* WHAT IS EXPECTED
All lines in the data bearing the string "RFID" should be identified and copied.

Version difference data

+++

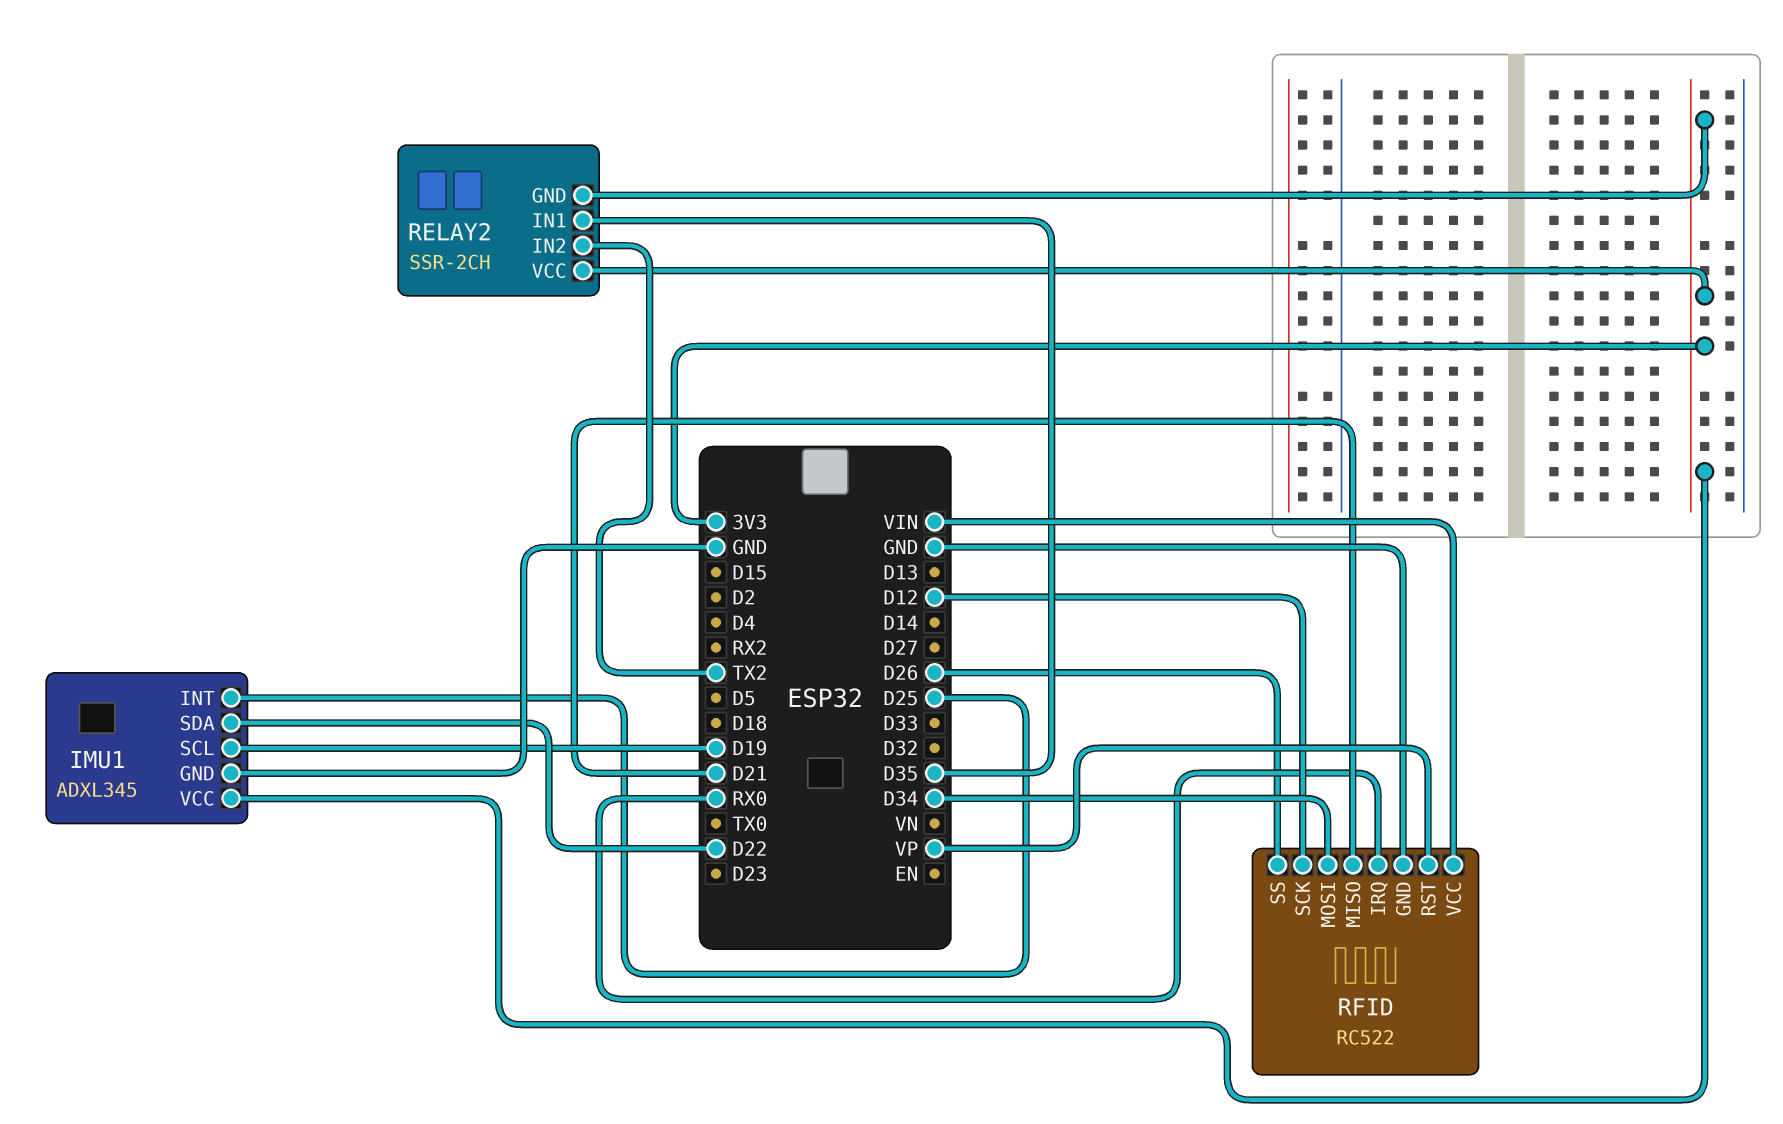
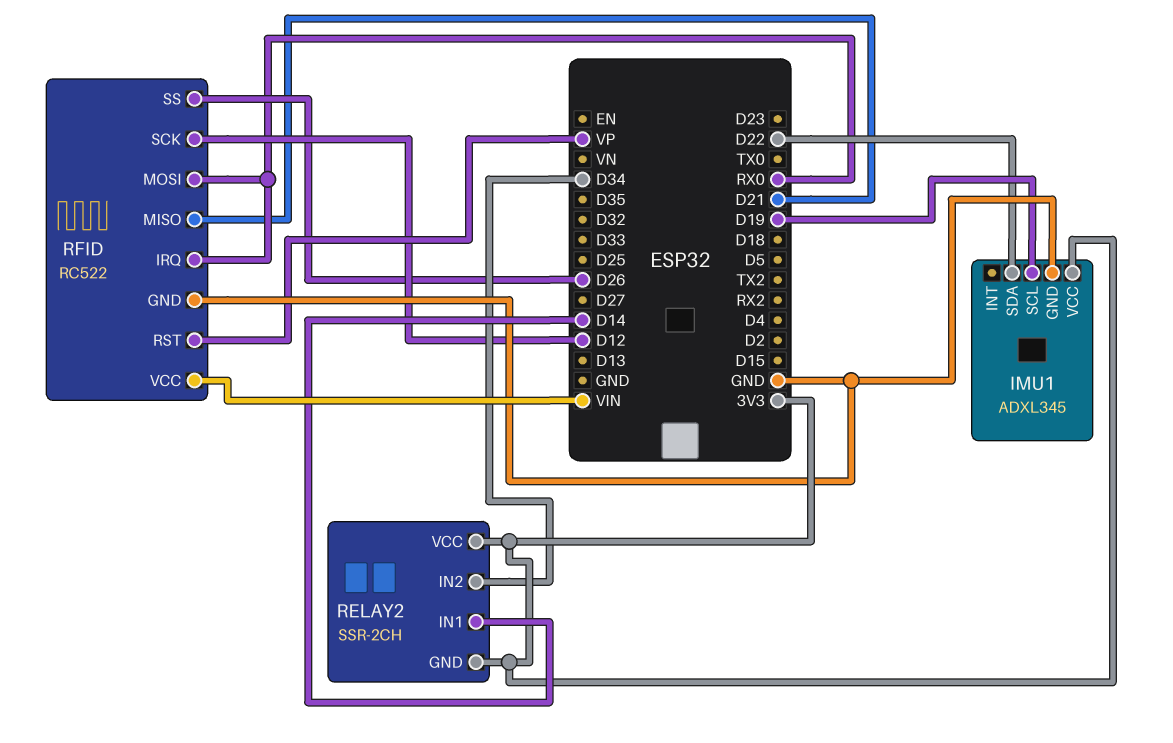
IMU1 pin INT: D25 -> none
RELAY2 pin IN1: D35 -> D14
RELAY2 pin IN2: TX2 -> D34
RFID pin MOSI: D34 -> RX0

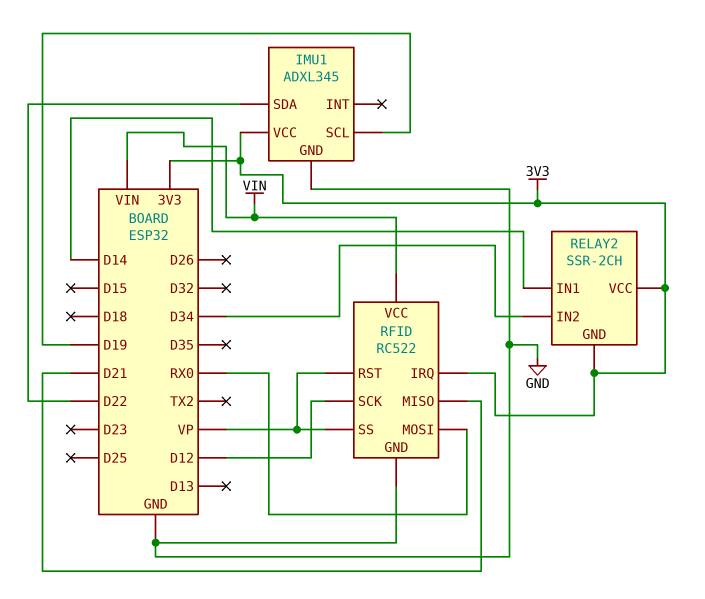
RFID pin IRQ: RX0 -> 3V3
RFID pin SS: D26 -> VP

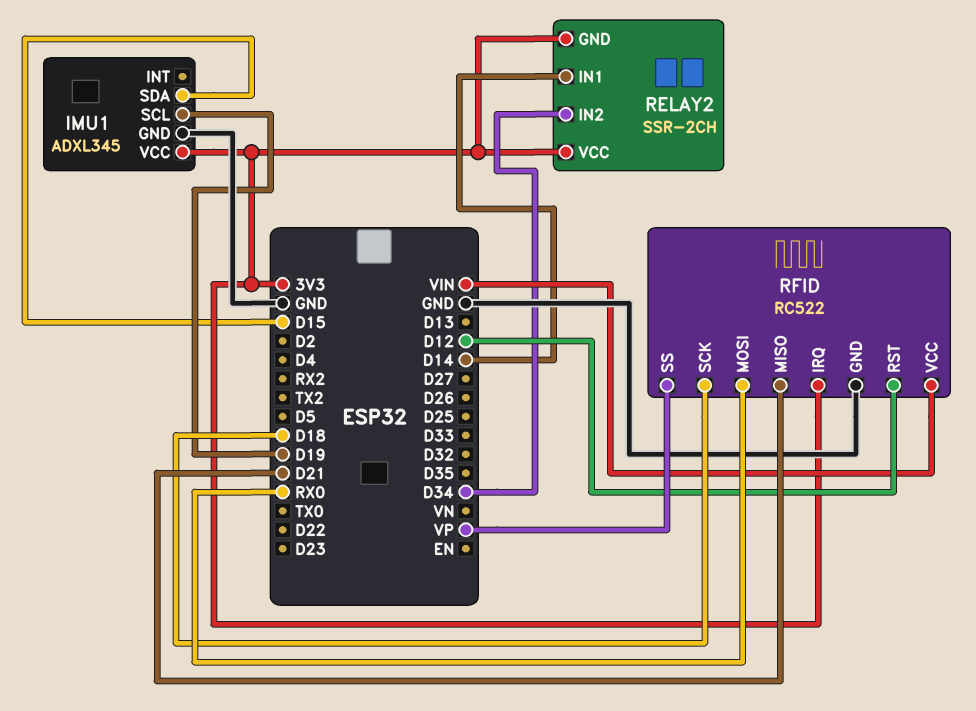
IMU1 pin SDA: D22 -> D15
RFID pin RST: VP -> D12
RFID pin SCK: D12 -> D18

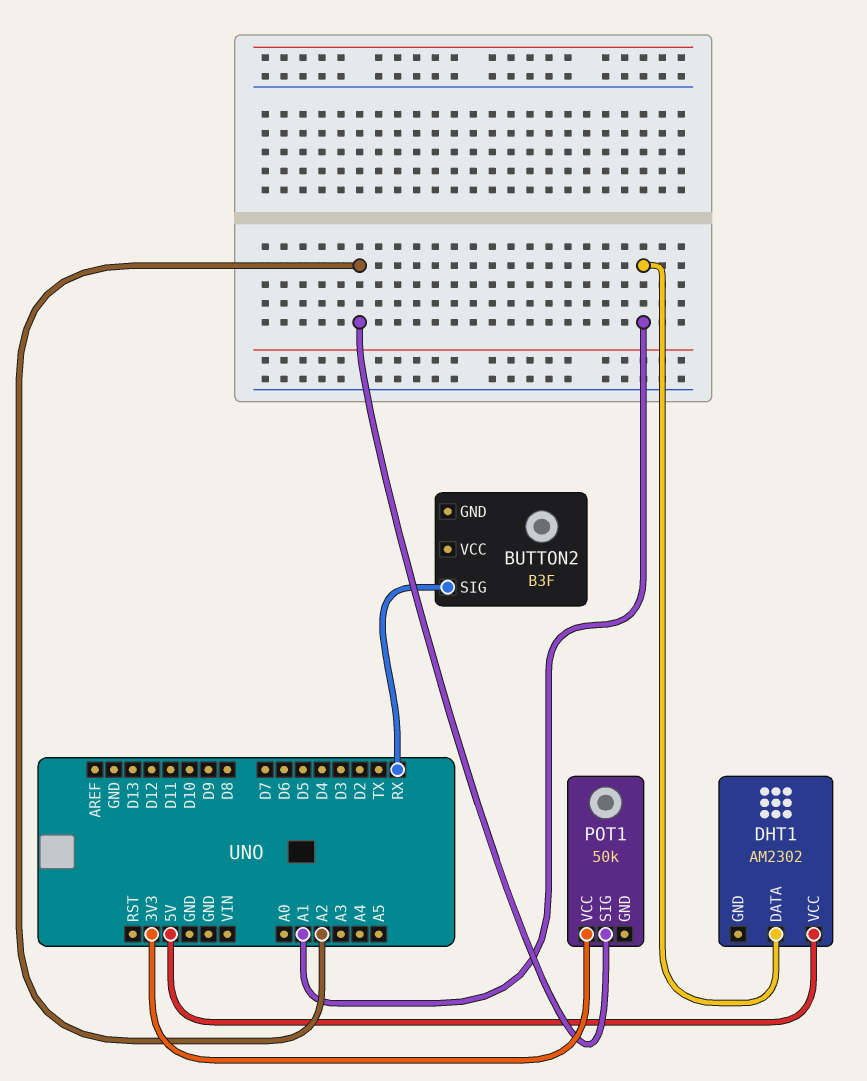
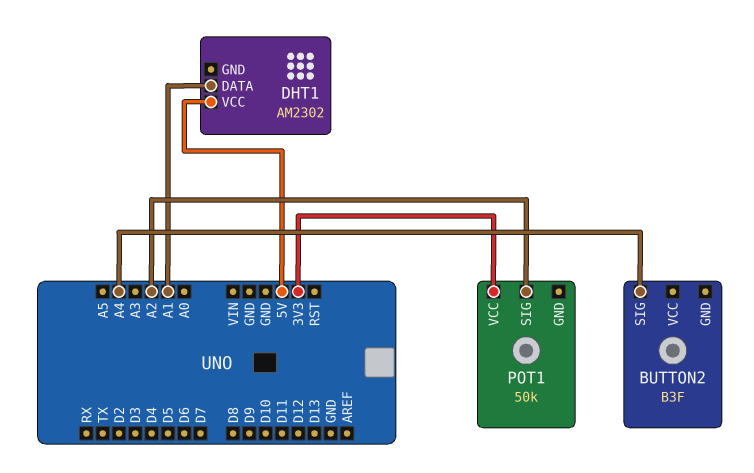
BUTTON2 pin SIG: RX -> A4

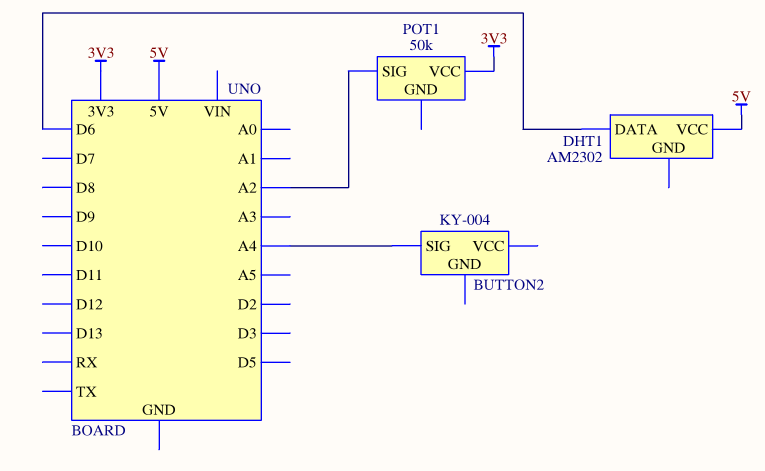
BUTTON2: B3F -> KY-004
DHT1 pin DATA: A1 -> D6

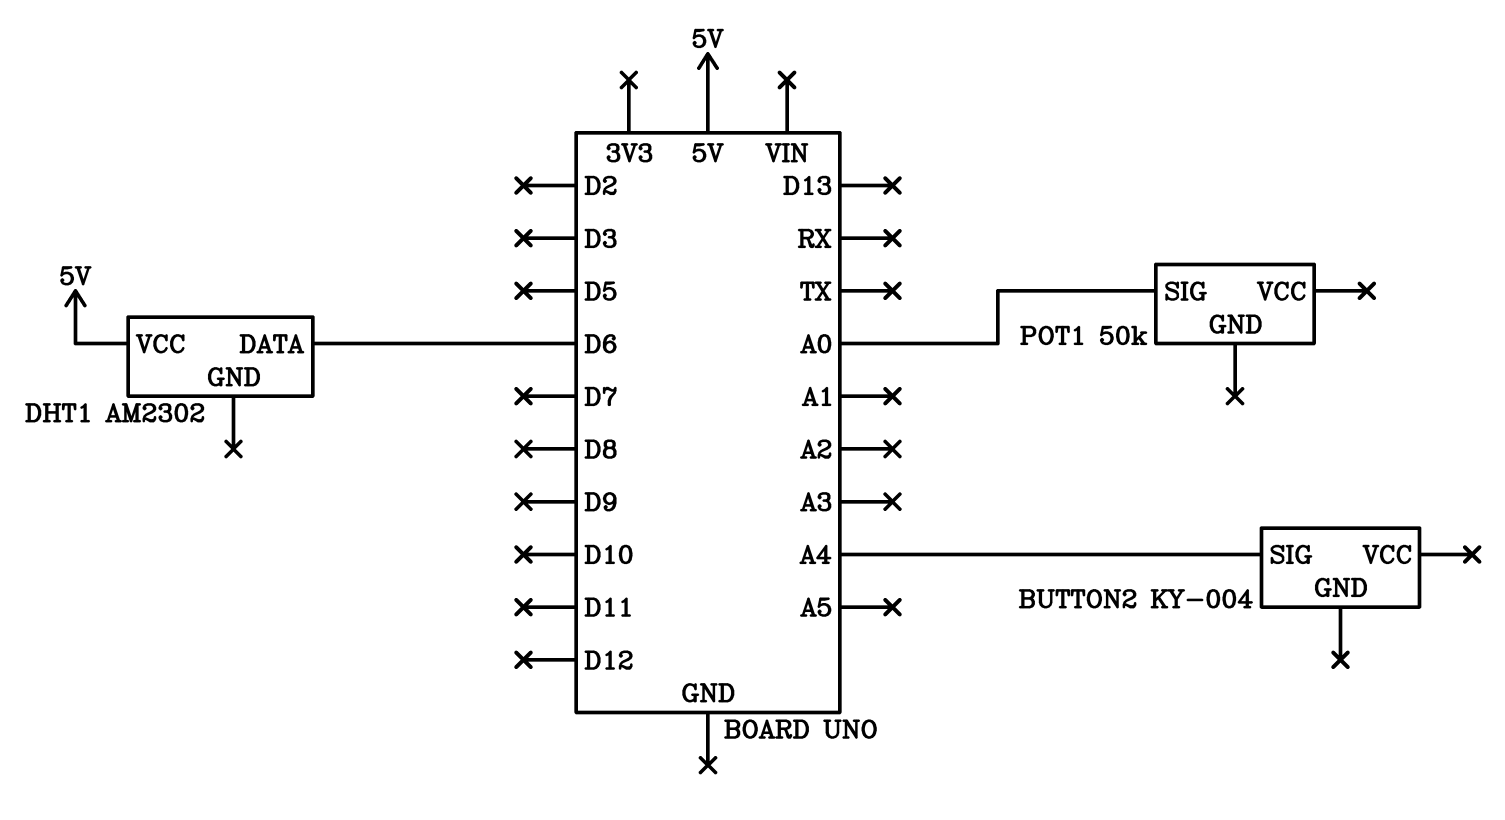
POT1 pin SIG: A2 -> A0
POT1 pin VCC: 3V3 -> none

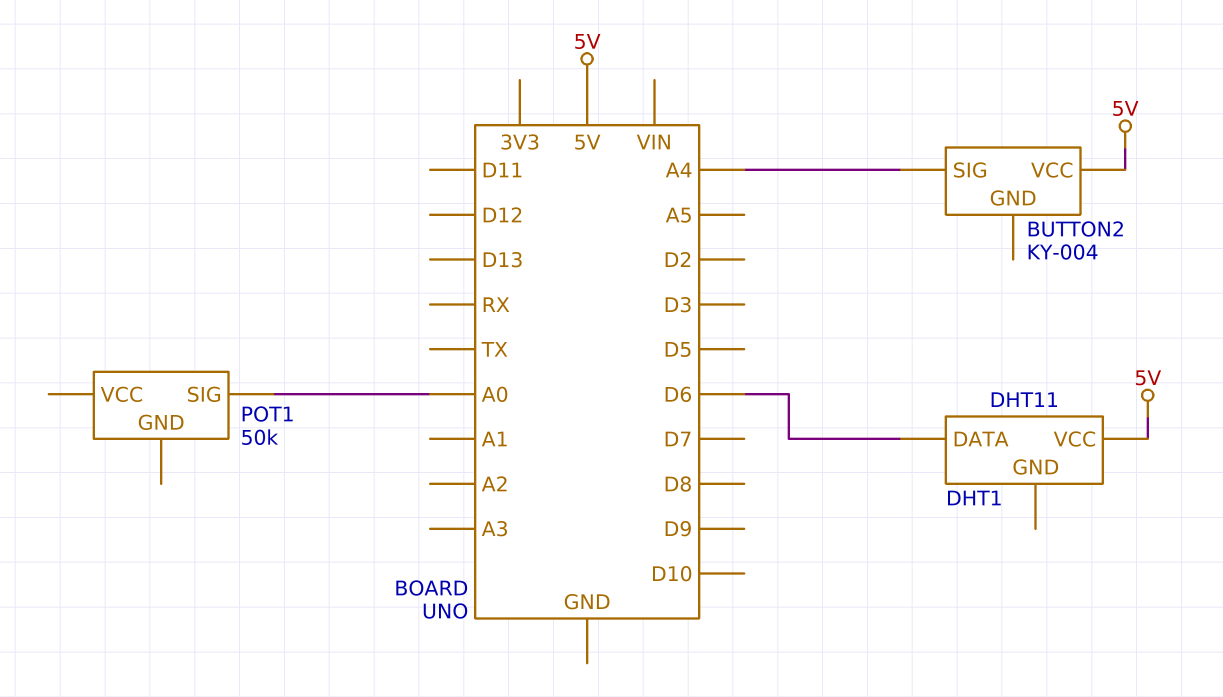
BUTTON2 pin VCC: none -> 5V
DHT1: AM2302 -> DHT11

+++

* EXPECTED ANSWER
RFID pin MOSI: D34 -> RX0
RFID pin IRQ: RX0 -> 3V3
RFID pin SS: D26 -> VP
RFID pin RST: VP -> D12
RFID pin SCK: D12 -> D18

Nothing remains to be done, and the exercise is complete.